Stated exercise:
Duplicate the rows from the line containing "Trace every road" through the line containing "road 4 (residential): [(429,511),(331,390)]", including both of those lines.

_ _ _

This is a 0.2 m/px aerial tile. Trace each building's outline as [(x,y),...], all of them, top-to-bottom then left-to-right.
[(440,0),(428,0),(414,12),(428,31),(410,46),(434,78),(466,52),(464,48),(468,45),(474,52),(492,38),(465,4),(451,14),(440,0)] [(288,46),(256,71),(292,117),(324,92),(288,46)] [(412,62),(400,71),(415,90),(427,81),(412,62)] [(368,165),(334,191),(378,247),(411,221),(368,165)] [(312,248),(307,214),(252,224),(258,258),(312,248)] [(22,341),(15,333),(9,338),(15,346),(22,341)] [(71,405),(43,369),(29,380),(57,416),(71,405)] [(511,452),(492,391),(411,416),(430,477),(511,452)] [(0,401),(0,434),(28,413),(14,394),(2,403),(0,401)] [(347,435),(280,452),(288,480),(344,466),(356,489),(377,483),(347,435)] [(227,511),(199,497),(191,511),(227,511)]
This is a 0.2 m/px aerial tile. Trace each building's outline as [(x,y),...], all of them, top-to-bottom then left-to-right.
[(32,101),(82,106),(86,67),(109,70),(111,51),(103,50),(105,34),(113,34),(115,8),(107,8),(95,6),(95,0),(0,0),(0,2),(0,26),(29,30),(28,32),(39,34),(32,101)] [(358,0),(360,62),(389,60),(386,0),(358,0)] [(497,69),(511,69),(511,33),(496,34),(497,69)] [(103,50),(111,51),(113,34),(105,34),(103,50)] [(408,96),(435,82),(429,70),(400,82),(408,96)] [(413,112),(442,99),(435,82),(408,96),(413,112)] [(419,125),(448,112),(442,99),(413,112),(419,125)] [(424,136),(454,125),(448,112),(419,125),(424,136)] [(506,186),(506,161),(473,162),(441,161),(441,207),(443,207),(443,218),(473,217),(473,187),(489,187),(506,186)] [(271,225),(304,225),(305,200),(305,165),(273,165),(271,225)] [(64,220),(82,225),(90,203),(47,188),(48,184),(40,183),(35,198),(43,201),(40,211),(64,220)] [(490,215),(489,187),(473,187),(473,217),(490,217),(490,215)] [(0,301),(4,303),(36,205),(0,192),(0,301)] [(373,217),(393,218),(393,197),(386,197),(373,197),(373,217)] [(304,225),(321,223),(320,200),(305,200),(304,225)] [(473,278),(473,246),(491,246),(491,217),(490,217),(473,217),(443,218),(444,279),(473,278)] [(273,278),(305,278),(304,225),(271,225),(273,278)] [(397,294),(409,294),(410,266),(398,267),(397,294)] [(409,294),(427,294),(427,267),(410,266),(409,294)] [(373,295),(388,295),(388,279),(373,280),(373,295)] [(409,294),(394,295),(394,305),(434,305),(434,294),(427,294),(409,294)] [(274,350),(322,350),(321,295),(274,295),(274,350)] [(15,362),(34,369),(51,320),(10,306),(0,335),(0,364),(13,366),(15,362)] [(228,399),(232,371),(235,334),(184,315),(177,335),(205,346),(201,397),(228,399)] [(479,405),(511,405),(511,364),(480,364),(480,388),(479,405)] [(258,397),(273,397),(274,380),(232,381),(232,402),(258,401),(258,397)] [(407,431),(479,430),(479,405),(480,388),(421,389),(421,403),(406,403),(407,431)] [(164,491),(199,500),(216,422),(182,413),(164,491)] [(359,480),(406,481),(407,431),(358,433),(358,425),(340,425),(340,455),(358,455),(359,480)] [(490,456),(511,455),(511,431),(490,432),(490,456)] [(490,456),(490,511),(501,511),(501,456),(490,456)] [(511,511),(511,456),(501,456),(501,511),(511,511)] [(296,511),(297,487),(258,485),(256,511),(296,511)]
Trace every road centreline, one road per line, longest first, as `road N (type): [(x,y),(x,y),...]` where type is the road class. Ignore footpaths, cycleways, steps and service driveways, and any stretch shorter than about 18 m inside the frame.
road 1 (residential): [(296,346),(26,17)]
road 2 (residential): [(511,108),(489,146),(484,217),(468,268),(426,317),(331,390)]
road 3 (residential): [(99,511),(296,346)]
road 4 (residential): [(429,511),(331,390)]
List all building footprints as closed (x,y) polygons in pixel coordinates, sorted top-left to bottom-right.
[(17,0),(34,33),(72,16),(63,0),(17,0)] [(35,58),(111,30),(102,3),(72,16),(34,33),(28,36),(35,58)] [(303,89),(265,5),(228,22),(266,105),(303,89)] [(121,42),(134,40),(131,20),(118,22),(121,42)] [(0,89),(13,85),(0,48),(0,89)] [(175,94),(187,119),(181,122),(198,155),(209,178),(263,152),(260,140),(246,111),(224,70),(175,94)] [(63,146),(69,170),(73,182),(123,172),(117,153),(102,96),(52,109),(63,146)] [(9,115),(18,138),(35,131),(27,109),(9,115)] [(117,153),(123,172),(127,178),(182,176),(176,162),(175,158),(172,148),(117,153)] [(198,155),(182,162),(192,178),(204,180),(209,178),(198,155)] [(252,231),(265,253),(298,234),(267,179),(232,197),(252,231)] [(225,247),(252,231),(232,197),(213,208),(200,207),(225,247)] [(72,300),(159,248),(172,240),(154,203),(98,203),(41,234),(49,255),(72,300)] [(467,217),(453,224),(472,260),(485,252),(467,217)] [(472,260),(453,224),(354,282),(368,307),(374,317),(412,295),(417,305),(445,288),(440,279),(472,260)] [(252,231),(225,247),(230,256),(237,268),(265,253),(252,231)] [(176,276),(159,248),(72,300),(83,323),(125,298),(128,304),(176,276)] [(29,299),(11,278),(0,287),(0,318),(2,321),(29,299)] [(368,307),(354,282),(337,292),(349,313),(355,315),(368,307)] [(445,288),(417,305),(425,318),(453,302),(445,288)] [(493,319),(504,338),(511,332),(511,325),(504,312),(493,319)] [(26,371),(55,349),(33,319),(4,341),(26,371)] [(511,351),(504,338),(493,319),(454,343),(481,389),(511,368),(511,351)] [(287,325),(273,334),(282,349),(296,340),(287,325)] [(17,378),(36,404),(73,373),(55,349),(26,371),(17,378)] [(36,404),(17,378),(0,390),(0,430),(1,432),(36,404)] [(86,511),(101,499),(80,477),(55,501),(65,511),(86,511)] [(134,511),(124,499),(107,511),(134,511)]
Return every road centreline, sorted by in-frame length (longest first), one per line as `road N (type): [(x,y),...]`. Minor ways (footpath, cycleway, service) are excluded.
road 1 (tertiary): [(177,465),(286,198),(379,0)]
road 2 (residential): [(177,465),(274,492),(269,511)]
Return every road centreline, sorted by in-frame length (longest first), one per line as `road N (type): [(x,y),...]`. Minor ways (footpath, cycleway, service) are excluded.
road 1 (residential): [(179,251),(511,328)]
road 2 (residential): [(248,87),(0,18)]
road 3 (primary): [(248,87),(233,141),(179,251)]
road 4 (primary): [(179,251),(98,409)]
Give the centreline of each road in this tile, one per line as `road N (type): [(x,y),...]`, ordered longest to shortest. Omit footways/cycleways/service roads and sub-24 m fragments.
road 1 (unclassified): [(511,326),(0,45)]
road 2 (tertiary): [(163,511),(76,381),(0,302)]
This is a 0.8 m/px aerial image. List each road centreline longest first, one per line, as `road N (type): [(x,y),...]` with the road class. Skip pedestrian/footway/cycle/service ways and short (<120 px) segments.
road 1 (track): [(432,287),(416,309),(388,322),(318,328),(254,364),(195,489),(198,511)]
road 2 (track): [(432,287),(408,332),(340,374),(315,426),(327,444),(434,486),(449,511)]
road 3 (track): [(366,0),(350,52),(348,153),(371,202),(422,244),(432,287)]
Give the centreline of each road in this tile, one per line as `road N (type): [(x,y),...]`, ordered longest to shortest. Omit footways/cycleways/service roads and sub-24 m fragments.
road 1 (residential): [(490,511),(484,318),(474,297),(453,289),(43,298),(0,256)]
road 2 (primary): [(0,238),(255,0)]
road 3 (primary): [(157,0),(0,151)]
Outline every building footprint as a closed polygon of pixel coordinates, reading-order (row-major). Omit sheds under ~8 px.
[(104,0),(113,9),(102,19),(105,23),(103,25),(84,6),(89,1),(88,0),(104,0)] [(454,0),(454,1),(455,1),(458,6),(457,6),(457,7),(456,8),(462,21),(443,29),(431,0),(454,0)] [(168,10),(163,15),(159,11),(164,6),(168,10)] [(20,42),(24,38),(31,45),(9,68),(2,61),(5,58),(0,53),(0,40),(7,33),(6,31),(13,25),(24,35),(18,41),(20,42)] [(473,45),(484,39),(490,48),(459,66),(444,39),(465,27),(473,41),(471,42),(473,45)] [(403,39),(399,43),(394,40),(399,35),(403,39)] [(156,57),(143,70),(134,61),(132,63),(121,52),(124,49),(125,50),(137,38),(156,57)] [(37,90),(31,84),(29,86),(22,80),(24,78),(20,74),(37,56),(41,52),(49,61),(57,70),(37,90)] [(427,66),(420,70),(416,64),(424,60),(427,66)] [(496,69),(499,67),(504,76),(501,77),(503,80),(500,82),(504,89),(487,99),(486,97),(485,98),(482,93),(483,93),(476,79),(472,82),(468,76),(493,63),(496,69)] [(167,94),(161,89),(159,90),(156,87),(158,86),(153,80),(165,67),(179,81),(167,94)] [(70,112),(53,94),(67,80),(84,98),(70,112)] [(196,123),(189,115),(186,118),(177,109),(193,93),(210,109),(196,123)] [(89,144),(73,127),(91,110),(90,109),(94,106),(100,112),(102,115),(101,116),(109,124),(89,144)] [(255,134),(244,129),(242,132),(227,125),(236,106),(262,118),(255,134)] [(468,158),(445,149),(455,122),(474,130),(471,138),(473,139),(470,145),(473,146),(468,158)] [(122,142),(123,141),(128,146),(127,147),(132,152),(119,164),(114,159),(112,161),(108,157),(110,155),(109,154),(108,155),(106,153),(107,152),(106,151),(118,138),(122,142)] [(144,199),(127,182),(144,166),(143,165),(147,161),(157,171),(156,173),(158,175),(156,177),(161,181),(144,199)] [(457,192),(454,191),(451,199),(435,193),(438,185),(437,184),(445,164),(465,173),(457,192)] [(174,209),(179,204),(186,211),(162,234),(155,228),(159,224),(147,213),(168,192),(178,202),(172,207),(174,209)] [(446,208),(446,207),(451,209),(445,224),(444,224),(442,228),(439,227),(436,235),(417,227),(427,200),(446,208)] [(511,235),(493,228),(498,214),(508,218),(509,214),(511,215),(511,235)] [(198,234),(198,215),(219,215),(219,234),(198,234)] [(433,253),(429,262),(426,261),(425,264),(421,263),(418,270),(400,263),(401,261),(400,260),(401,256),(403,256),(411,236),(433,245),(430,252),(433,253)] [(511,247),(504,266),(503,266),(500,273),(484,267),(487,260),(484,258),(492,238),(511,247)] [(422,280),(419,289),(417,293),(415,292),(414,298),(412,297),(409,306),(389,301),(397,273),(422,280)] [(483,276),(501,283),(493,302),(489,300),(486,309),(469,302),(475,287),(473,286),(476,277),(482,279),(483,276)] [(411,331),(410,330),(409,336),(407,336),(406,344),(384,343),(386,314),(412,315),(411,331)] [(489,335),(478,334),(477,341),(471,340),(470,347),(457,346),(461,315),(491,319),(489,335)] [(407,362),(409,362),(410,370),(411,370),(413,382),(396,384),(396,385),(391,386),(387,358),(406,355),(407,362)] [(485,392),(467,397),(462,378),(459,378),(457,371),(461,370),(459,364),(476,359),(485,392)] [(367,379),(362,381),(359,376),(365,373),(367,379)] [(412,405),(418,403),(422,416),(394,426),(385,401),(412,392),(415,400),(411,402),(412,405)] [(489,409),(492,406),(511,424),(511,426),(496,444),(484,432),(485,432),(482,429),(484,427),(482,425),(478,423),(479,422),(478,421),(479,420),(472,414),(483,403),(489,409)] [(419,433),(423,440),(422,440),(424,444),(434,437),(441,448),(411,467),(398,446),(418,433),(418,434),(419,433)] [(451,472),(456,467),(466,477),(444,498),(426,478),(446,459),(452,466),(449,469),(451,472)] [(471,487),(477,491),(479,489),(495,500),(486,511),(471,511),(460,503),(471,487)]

_ _ _

Correct result:
Trace every road centreline, one road per line, longest first, as `road N (type): [(x,y),(x,y),...]` where type is the road class. Ignore footpaths, cycleways, steps and service driveways, and any stretch shorter than about 18 m inside the frame.
road 1 (residential): [(296,346),(26,17)]
road 2 (residential): [(511,108),(489,146),(484,217),(468,268),(426,317),(331,390)]
road 3 (residential): [(99,511),(296,346)]
road 4 (residential): [(429,511),(331,390)]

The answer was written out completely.